Only the lines below, from the one with "The purple zozomil" through the one with "The orange vipeval", are to be written out, exactly.

Extracted records
----------------------------------------

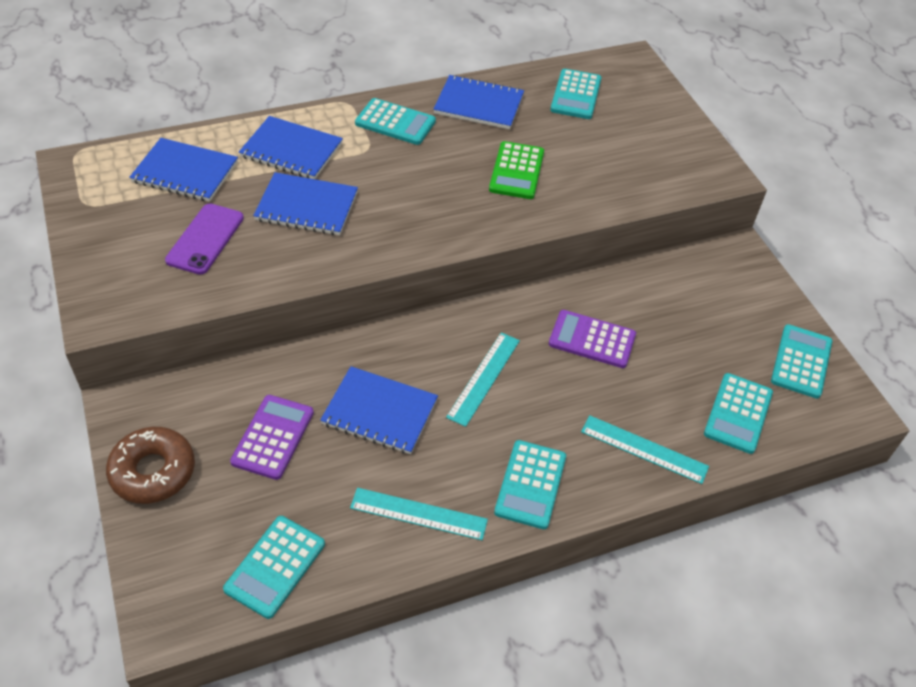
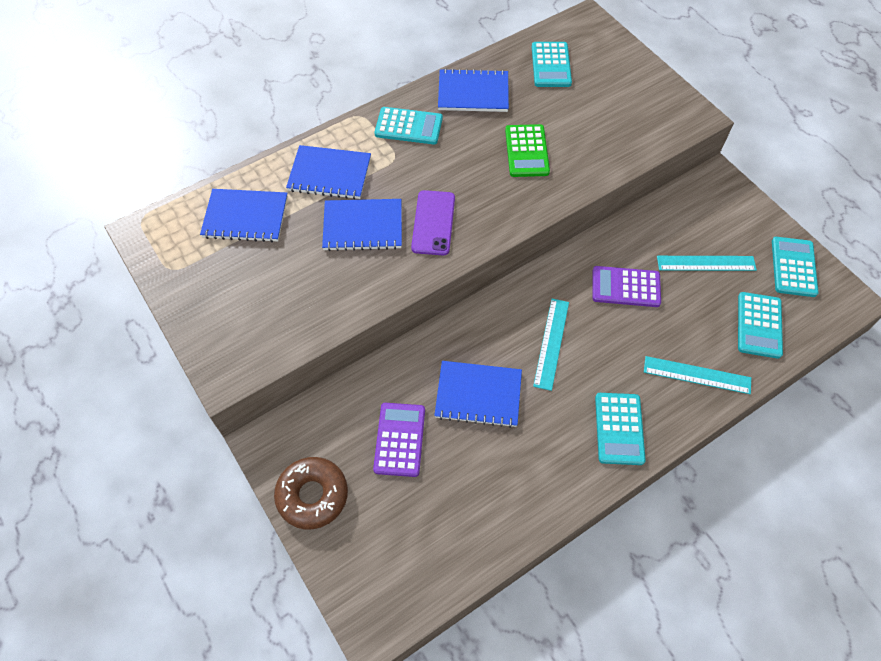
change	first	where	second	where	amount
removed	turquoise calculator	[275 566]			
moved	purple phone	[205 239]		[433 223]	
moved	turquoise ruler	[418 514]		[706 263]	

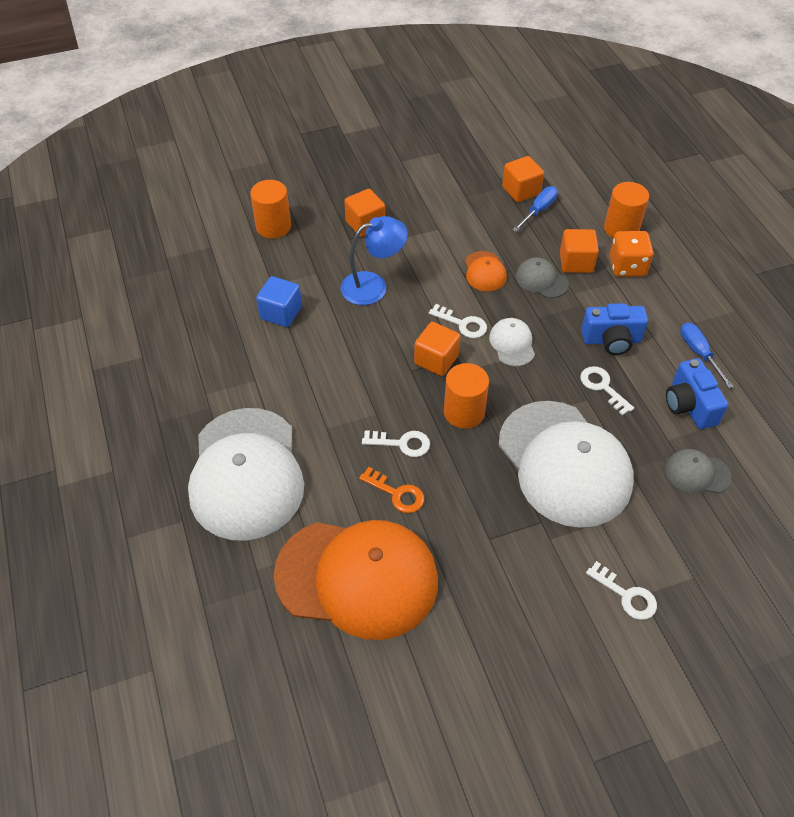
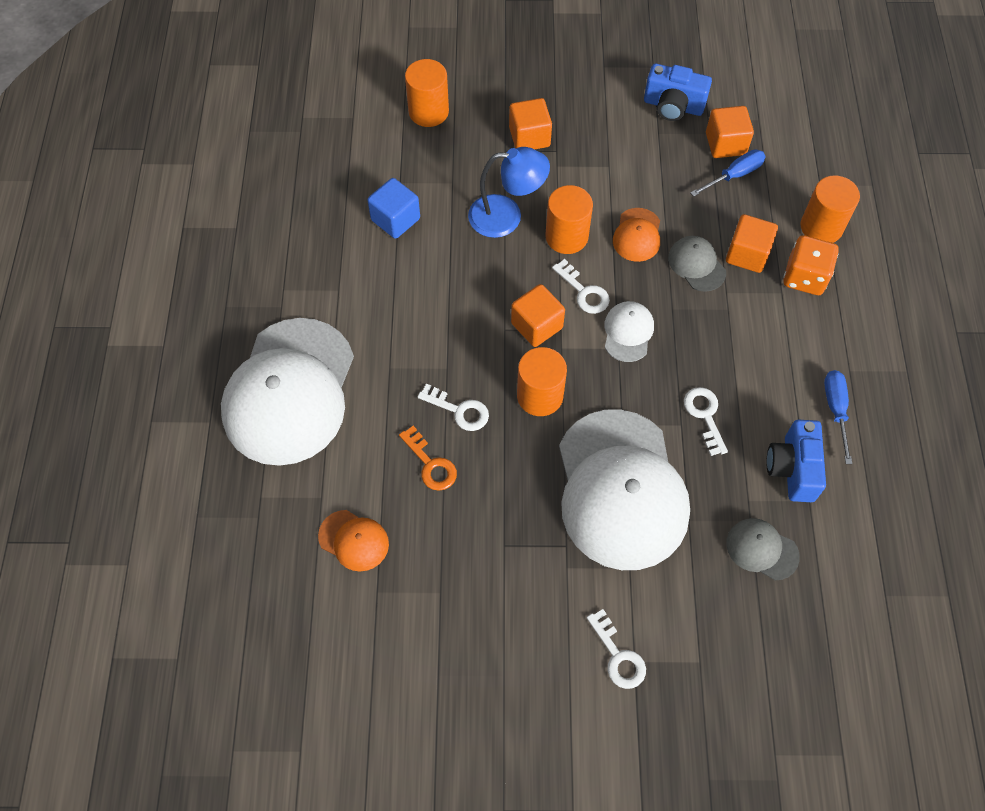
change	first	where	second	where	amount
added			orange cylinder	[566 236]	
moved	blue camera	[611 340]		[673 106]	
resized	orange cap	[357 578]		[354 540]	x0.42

----------------------------------------

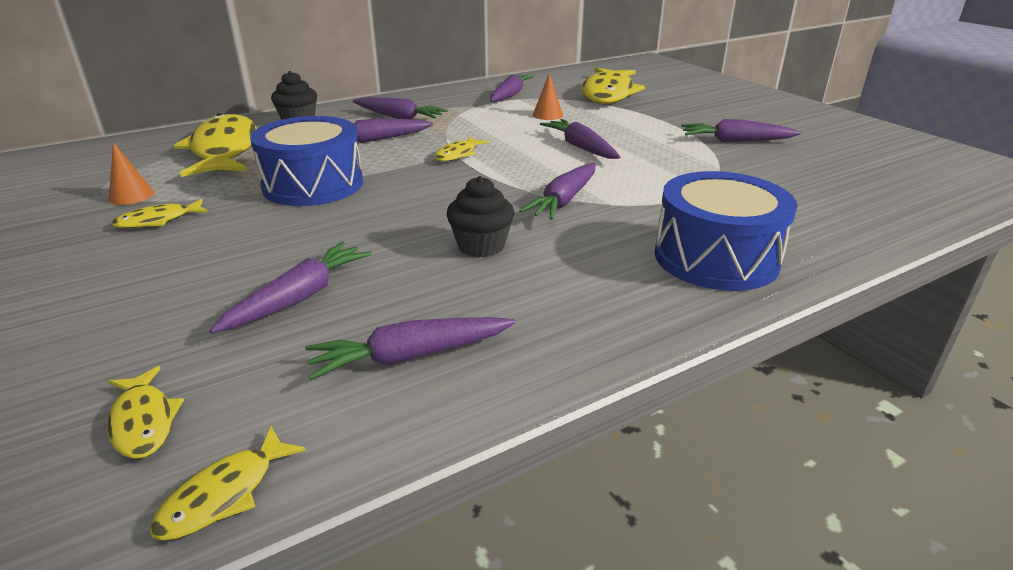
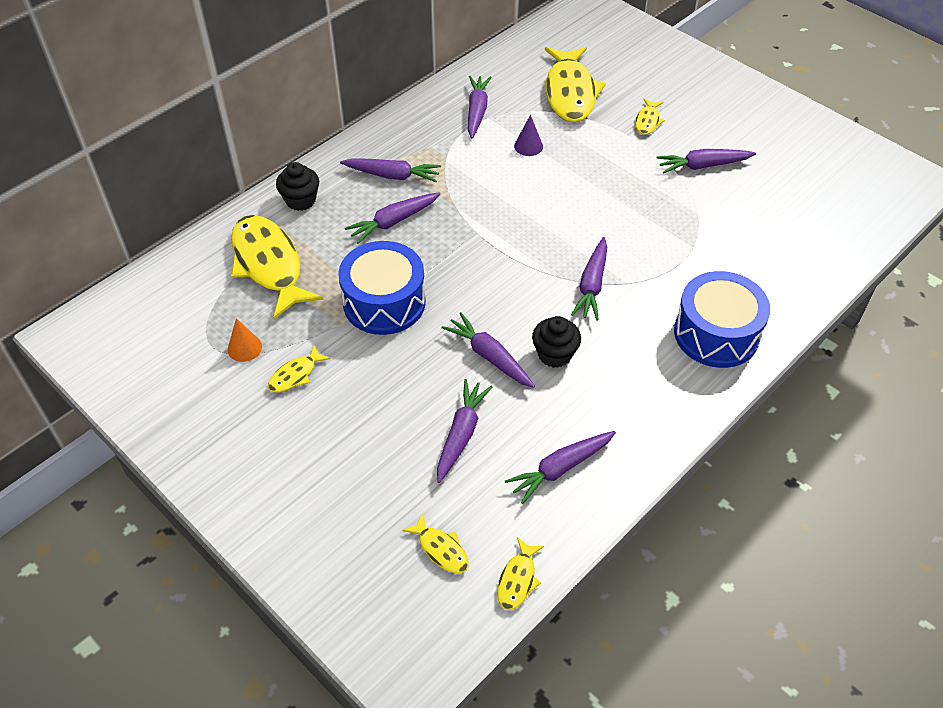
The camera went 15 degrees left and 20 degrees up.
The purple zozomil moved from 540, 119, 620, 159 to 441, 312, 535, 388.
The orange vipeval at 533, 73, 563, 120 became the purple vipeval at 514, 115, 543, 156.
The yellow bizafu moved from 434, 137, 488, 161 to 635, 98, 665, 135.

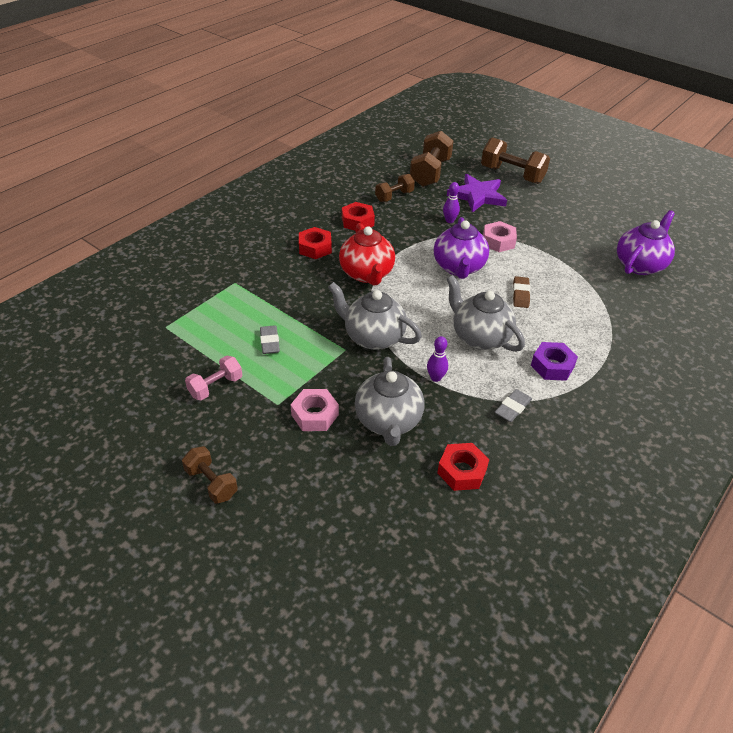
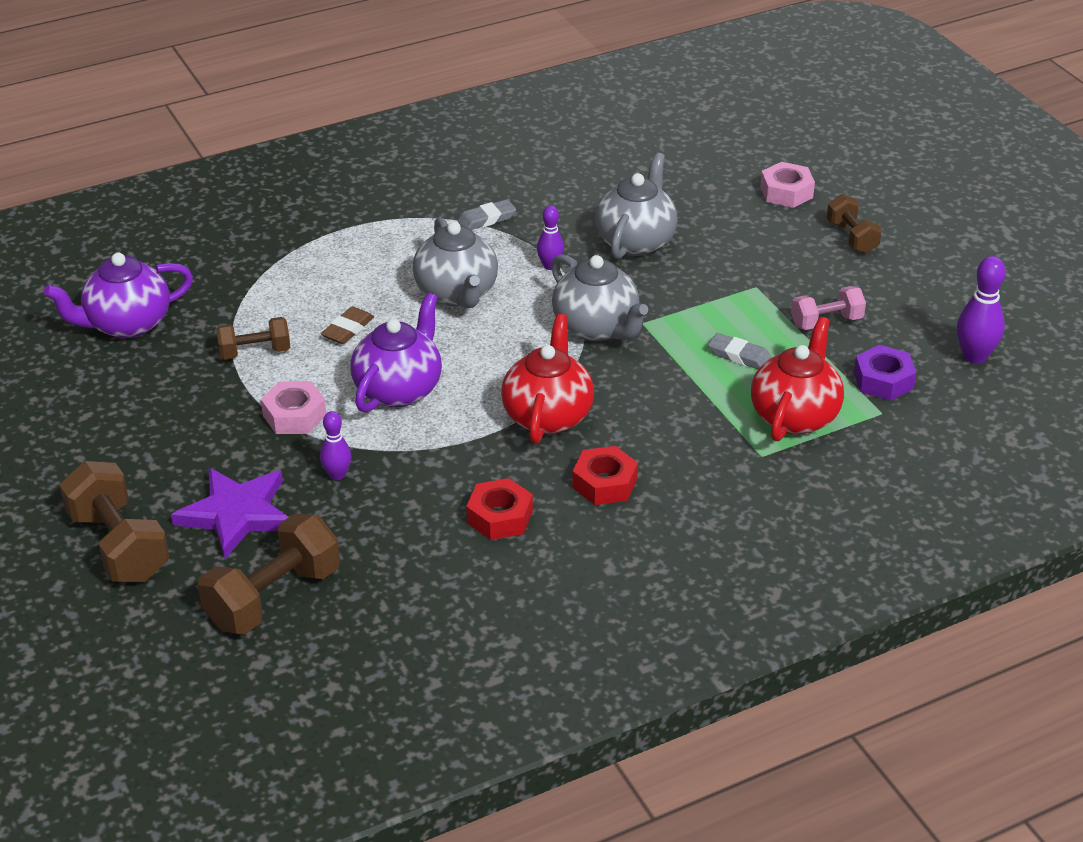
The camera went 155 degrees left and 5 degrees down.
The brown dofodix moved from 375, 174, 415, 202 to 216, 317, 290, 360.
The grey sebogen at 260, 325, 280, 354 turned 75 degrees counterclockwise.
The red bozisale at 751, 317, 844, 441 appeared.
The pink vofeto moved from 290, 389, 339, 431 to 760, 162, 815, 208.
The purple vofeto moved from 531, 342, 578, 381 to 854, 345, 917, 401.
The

----------------------------------------

Response for this exercise:
The purple zozomil moved from 540, 119, 620, 159 to 441, 312, 535, 388.
The orange vipeval at 533, 73, 563, 120 became the purple vipeval at 514, 115, 543, 156.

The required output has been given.